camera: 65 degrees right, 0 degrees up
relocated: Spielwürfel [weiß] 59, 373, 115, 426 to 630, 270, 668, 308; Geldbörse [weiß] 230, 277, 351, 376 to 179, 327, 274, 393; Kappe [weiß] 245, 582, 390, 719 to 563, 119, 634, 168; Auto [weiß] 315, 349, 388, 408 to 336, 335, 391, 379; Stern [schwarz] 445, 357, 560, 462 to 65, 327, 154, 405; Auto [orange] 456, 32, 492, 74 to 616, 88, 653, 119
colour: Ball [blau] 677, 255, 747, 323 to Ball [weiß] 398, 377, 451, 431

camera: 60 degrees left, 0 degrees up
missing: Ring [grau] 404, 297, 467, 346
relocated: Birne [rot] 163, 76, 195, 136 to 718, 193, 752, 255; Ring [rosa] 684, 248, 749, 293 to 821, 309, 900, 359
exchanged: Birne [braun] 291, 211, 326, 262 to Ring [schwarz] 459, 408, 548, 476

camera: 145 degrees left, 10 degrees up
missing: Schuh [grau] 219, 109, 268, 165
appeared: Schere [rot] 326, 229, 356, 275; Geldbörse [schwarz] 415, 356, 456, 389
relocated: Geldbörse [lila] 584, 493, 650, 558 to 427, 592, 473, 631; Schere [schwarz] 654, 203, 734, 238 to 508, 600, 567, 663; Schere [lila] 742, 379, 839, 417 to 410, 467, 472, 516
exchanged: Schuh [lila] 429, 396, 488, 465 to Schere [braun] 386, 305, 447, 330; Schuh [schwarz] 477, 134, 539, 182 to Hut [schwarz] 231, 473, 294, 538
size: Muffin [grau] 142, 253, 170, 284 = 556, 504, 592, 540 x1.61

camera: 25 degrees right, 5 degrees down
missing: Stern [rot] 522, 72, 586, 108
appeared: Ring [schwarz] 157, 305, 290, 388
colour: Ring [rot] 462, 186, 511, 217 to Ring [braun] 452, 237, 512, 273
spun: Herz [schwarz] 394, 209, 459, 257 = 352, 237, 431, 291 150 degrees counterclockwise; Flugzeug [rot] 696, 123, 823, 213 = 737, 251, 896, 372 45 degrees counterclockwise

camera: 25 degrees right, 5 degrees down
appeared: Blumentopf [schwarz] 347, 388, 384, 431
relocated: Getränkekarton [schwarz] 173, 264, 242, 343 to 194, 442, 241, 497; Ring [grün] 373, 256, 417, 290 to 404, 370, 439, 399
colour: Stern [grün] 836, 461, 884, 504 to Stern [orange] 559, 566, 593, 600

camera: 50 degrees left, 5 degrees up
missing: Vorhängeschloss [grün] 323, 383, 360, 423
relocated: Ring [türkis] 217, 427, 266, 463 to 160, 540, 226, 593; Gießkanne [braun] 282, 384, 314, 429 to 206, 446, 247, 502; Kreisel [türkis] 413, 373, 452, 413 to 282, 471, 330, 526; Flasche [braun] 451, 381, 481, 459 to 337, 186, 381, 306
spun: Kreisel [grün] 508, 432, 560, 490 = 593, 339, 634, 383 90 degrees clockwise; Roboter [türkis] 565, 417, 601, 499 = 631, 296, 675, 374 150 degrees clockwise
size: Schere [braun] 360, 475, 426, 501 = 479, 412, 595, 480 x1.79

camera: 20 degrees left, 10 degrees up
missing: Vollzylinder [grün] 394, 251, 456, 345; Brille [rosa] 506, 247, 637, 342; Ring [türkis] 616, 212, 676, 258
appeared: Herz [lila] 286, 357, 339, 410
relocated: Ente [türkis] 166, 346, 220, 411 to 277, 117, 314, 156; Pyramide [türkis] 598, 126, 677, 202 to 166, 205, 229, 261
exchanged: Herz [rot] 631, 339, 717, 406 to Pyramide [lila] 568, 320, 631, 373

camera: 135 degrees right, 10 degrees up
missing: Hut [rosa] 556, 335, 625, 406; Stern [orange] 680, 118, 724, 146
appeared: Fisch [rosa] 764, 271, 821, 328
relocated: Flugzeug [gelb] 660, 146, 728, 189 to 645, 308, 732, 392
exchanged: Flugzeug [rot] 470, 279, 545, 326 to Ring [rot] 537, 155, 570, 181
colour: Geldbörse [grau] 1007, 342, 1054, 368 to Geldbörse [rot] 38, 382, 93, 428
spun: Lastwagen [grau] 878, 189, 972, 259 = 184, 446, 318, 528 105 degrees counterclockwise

ASSIGNMENT: Transcribe the material exactly, stopping after the "relocated: Spielwürfel [weiß]" line.

RESULT OF THIS TASK:
camera: 65 degrees right, 0 degrees up
relocated: Spielwürfel [weiß] 59, 373, 115, 426 to 630, 270, 668, 308; Geldbörse [weiß] 230, 277, 351, 376 to 179, 327, 274, 393; Kappe [weiß] 245, 582, 390, 719 to 563, 119, 634, 168; Auto [weiß] 315, 349, 388, 408 to 336, 335, 391, 379; Stern [schwarz] 445, 357, 560, 462 to 65, 327, 154, 405; Auto [orange] 456, 32, 492, 74 to 616, 88, 653, 119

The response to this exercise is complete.